▸ PROBLEM STATEMENT:
Please transcribe the lines below exactly, and leave every image behind.

Image sets with object changes:
+---+

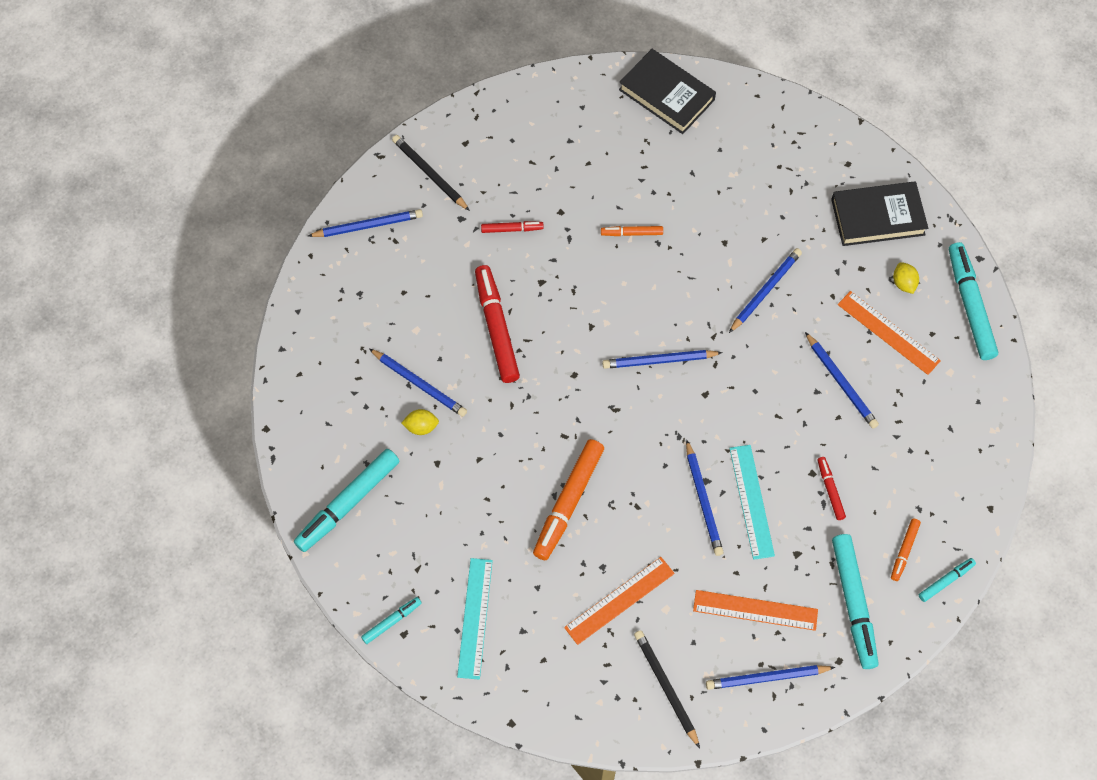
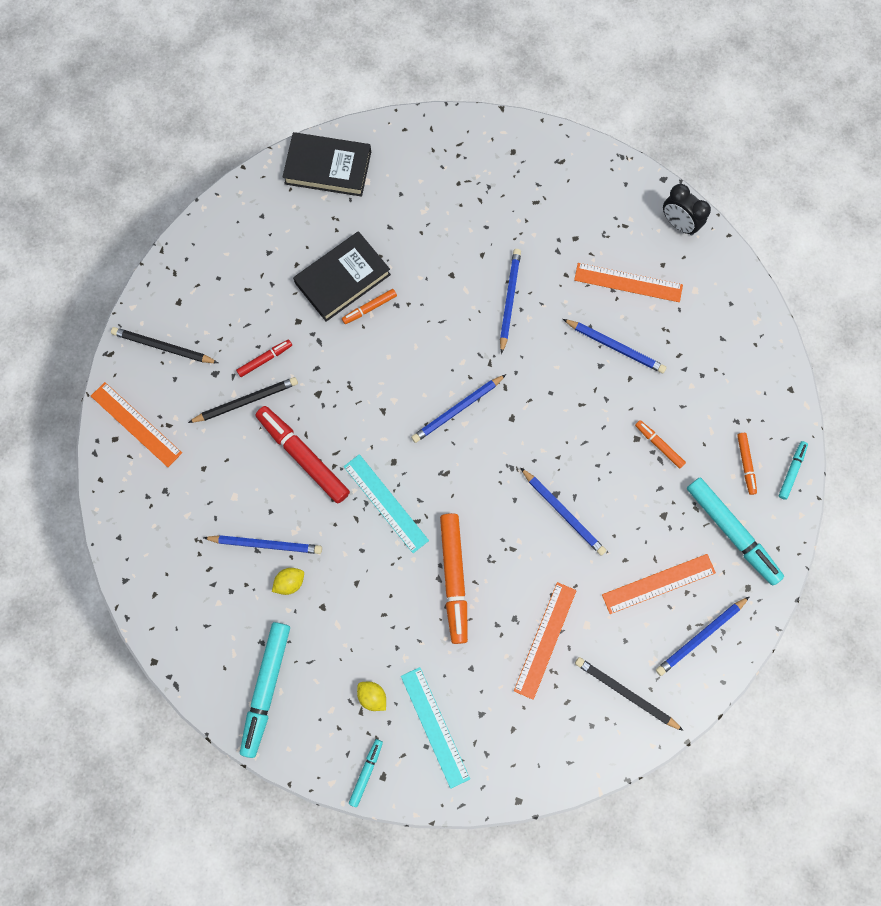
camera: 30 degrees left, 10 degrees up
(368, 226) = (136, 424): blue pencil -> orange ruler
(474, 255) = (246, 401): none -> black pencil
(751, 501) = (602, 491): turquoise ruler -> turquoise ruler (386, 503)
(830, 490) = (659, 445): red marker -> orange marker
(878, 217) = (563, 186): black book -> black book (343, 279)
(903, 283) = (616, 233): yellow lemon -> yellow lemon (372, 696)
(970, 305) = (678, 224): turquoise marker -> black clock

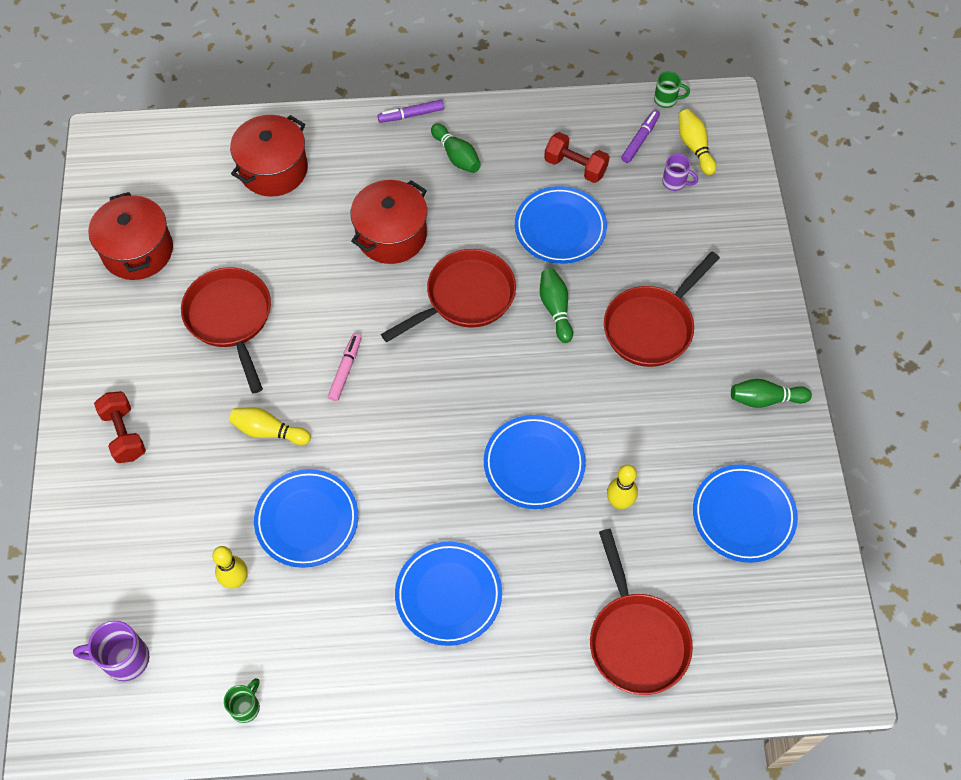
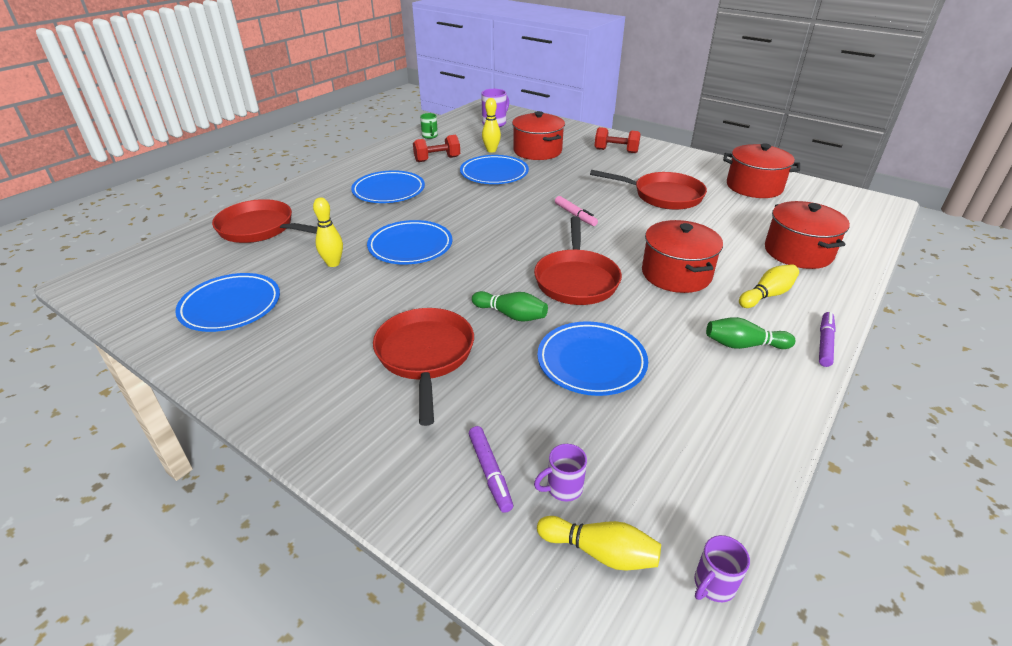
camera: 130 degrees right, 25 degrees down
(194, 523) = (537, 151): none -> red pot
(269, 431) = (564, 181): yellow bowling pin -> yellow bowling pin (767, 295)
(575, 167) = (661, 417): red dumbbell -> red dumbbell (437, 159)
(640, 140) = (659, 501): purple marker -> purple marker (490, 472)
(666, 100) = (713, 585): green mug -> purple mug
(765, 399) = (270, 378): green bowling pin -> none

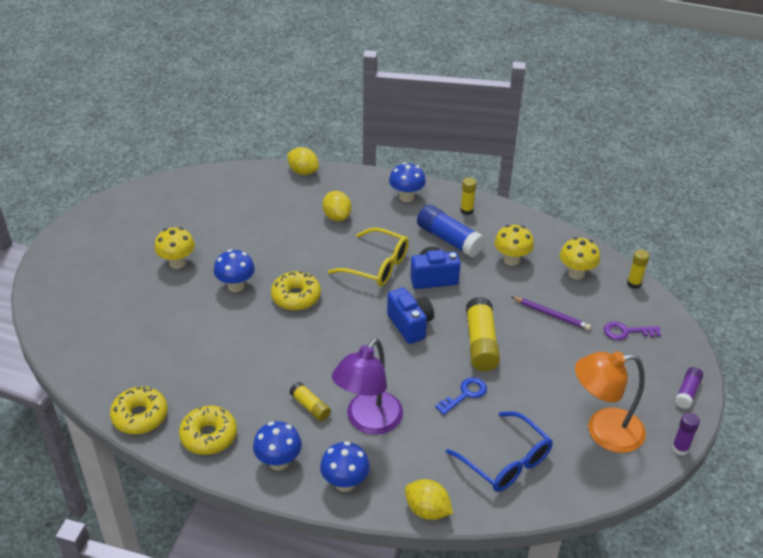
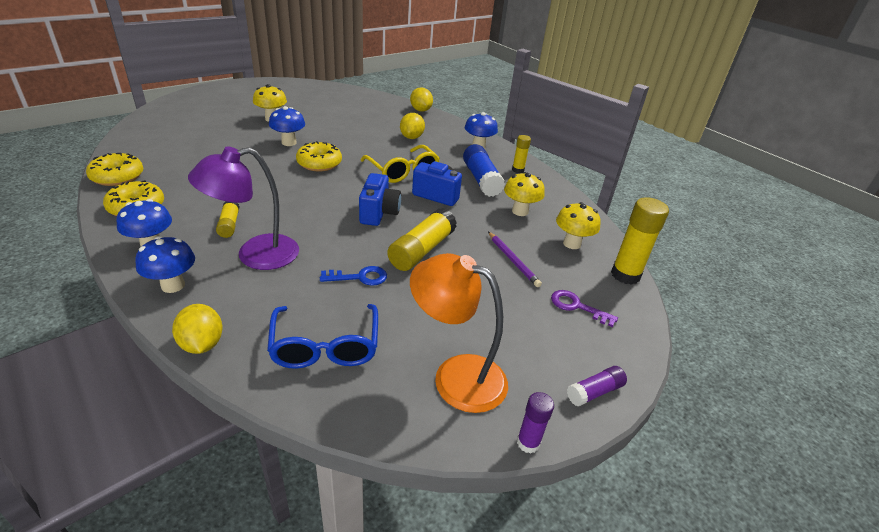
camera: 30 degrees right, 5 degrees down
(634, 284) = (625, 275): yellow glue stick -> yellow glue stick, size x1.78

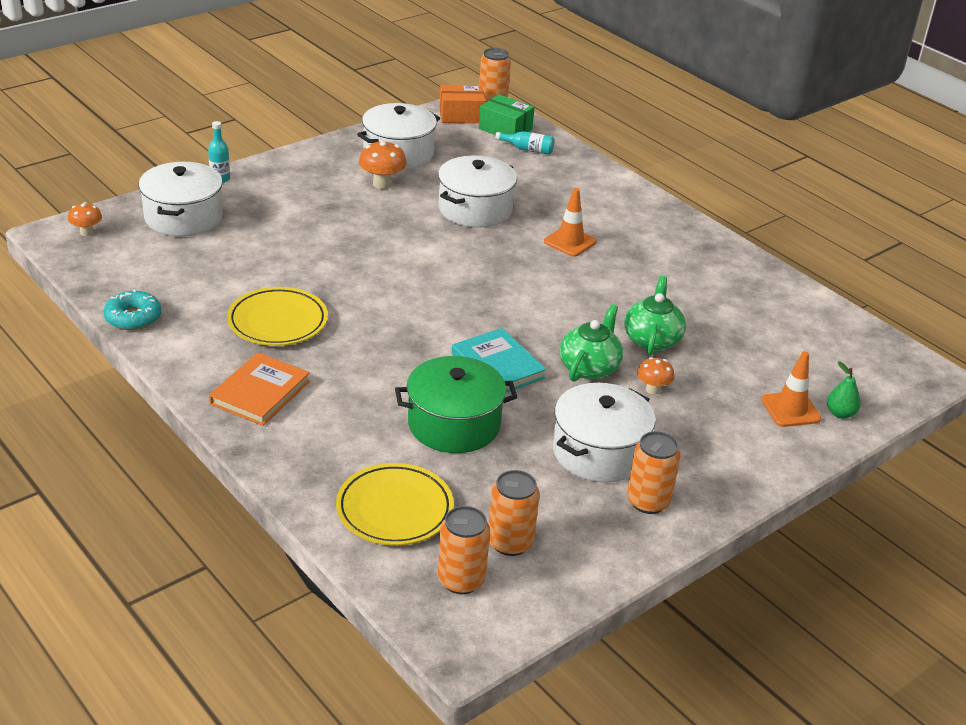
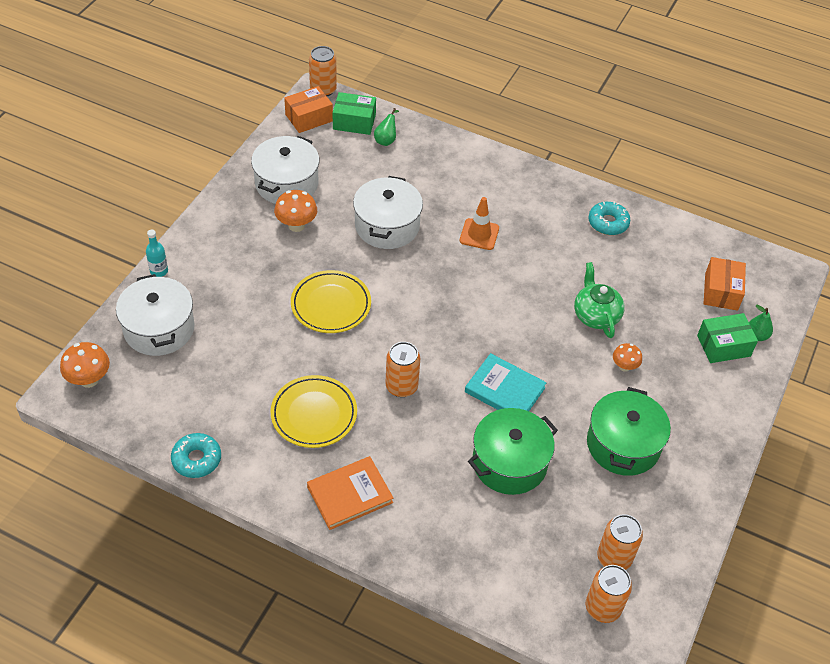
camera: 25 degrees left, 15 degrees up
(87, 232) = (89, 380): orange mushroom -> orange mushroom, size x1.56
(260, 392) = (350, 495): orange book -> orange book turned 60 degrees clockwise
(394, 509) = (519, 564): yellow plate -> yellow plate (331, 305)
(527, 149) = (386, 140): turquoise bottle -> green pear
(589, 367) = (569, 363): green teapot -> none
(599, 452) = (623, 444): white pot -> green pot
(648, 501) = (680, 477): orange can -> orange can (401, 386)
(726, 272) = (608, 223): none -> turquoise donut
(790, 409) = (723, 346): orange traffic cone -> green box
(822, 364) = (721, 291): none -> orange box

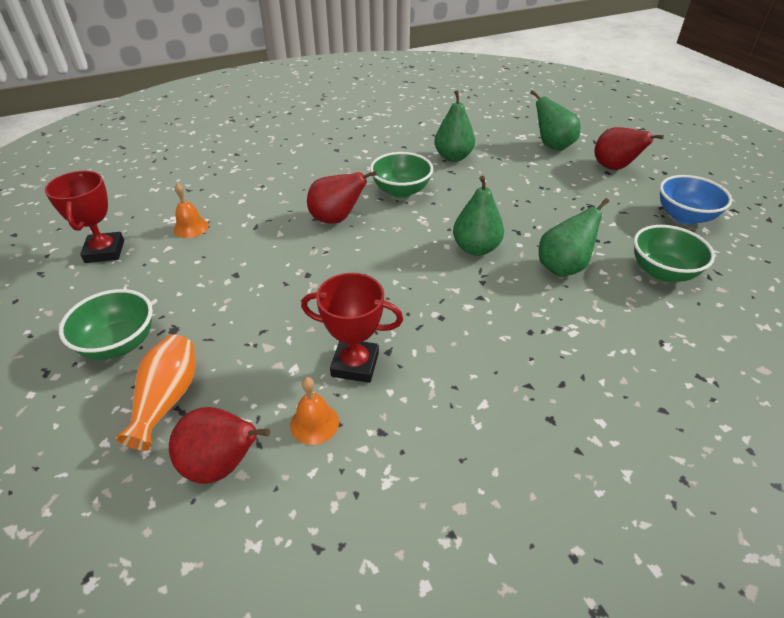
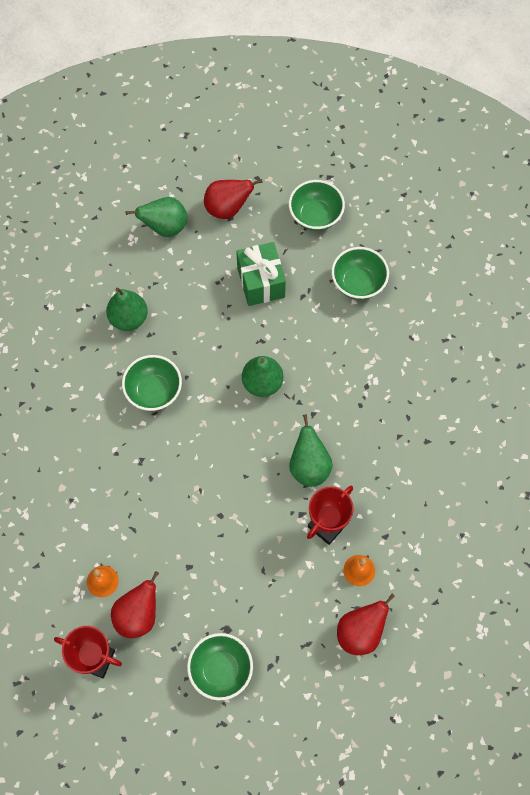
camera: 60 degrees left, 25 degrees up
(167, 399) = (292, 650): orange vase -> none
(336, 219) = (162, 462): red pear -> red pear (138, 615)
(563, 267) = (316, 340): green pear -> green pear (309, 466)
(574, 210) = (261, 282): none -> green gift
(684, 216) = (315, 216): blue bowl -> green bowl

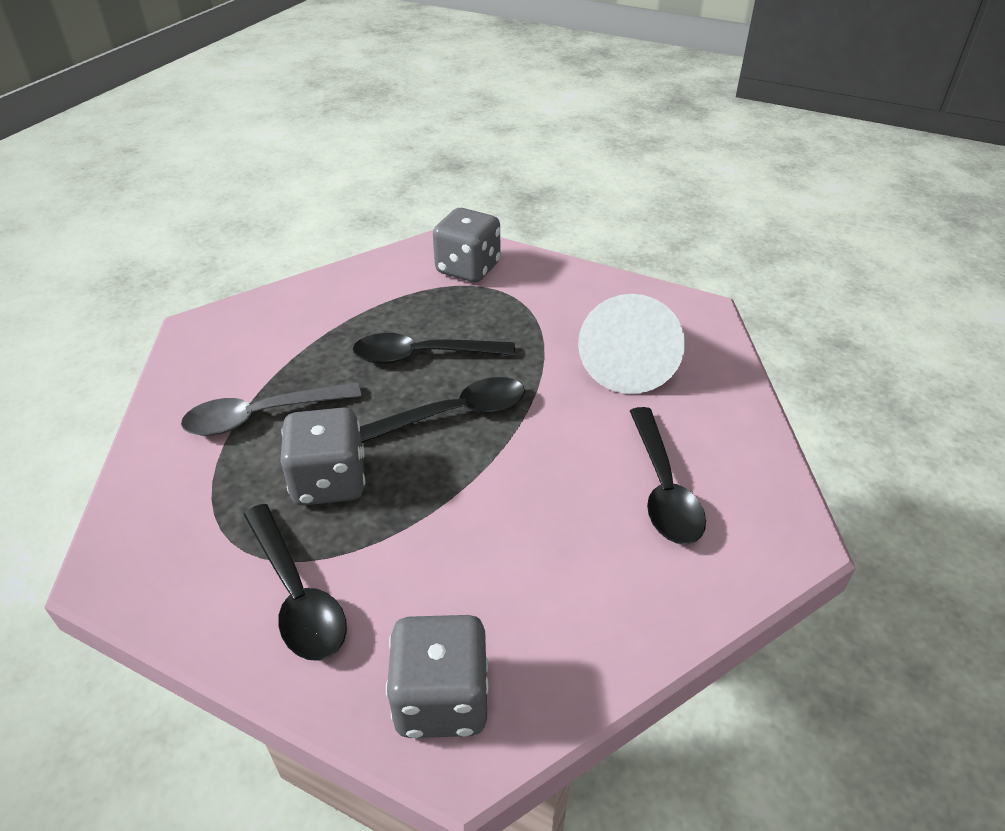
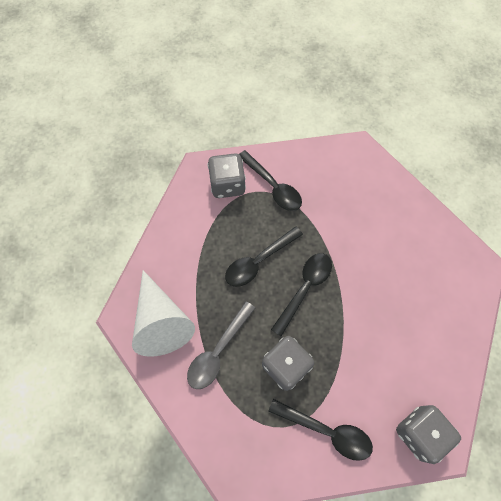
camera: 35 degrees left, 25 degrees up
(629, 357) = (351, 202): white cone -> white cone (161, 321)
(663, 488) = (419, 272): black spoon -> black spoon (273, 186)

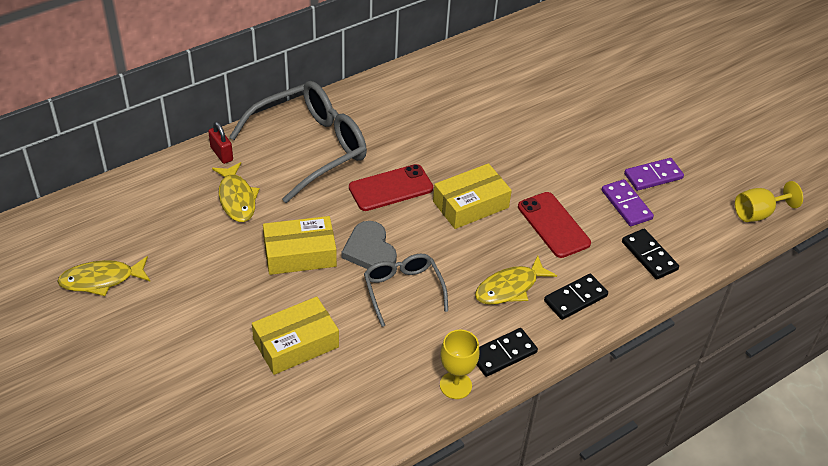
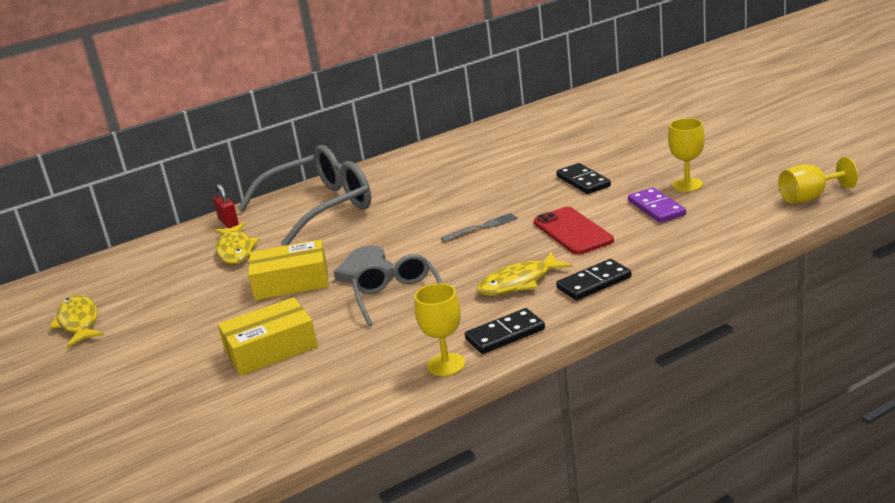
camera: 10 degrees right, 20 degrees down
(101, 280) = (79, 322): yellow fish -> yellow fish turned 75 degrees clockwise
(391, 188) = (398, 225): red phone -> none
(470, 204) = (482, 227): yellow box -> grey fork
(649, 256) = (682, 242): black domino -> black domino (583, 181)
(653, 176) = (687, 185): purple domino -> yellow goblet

+---+

▸ RESULT:
camera: 30 degrees left, 10 degrees up
(368, 226) = (136, 424): blue pencil -> orange ruler
(474, 255) = (246, 401): none -> black pencil
(751, 501) = (602, 491): turquoise ruler -> turquoise ruler (386, 503)
(830, 490) = (659, 445): red marker -> orange marker
(878, 217) = (563, 186): black book -> black book (343, 279)
(903, 283) = (616, 233): yellow lemon -> yellow lemon (372, 696)
(970, 305) = (678, 224): turquoise marker -> black clock

camera: 130 degrees right, 25 degrees down
(194, 523) = (537, 151): none -> red pot
(269, 431) = (564, 181): yellow bowling pin -> yellow bowling pin (767, 295)
(575, 167) = (661, 417): red dumbbell -> red dumbbell (437, 159)
(640, 140) = (659, 501): purple marker -> purple marker (490, 472)
(666, 100) = (713, 585): green mug -> purple mug
(765, 399) = (270, 378): green bowling pin -> none

camera: 30 degrees right, 5 degrees down
(634, 284) = (625, 275): yellow glue stick -> yellow glue stick, size x1.78

camera: 25 degrees left, 15 degrees up
(87, 232) = (89, 380): orange mushroom -> orange mushroom, size x1.56
(260, 392) = (350, 495): orange book -> orange book turned 60 degrees clockwise
(394, 509) = (519, 564): yellow plate -> yellow plate (331, 305)
(527, 149) = (386, 140): turquoise bottle -> green pear
(589, 367) = (569, 363): green teapot -> none
(599, 452) = (623, 444): white pot -> green pot
(648, 501) = (680, 477): orange can -> orange can (401, 386)
(726, 272) = (608, 223): none -> turquoise donut
(790, 409) = (723, 346): orange traffic cone -> green box
(822, 364) = (721, 291): none -> orange box

camera: 60 degrees left, 25 degrees up
(167, 399) = (292, 650): orange vase -> none
(336, 219) = (162, 462): red pear -> red pear (138, 615)
(563, 267) = (316, 340): green pear -> green pear (309, 466)
(574, 210) = (261, 282): none -> green gift
(684, 216) = (315, 216): blue bowl -> green bowl

camera: 35 degrees left, 25 degrees up
(629, 357) = (351, 202): white cone -> white cone (161, 321)
(663, 488) = (419, 272): black spoon -> black spoon (273, 186)

camera: 10 degrees right, 20 degrees down
(101, 280) = (79, 322): yellow fish -> yellow fish turned 75 degrees clockwise
(391, 188) = (398, 225): red phone -> none
(470, 204) = (482, 227): yellow box -> grey fork
(649, 256) = (682, 242): black domino -> black domino (583, 181)
(653, 176) = (687, 185): purple domino -> yellow goblet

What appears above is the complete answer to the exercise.